Data records
-------

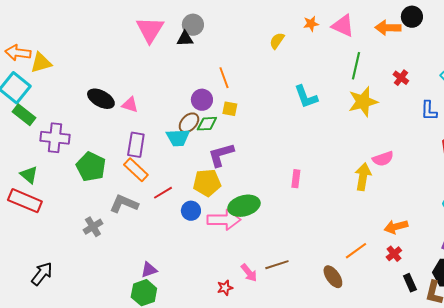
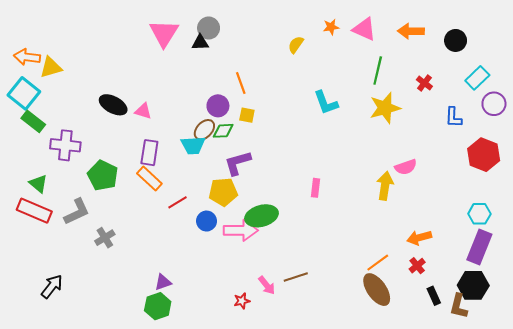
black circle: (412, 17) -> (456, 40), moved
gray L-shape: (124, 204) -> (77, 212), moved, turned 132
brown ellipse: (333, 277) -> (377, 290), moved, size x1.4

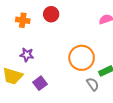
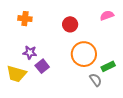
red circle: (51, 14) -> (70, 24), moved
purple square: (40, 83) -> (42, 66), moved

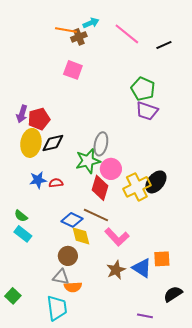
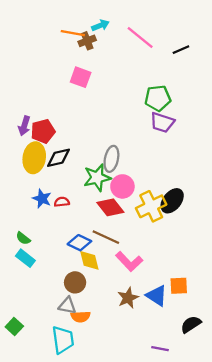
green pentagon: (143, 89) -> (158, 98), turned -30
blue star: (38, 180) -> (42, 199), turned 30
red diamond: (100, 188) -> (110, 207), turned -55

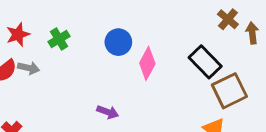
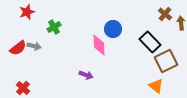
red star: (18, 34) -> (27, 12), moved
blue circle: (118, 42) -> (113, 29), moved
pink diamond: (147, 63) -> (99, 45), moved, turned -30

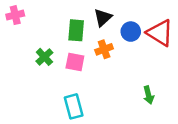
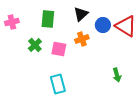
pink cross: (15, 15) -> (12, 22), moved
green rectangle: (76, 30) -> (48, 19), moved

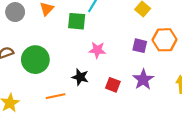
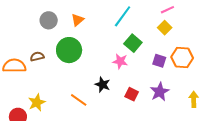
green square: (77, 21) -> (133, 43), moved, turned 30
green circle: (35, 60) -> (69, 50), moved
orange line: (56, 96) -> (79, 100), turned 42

-------

What is needed
Print the entries again exactly as they appear above. Do not print the pictures.

Written response
black circle: (412, 17) -> (456, 40), moved
gray L-shape: (124, 204) -> (77, 212), moved, turned 132
brown ellipse: (333, 277) -> (377, 290), moved, size x1.4

red circle: (51, 14) -> (70, 24), moved
purple square: (40, 83) -> (42, 66), moved

green pentagon: (143, 89) -> (158, 98), turned -30
blue star: (38, 180) -> (42, 199), turned 30
red diamond: (100, 188) -> (110, 207), turned -55

red star: (18, 34) -> (27, 12), moved
blue circle: (118, 42) -> (113, 29), moved
pink diamond: (147, 63) -> (99, 45), moved, turned -30

pink cross: (15, 15) -> (12, 22), moved
green rectangle: (76, 30) -> (48, 19), moved

green square: (77, 21) -> (133, 43), moved, turned 30
green circle: (35, 60) -> (69, 50), moved
orange line: (56, 96) -> (79, 100), turned 42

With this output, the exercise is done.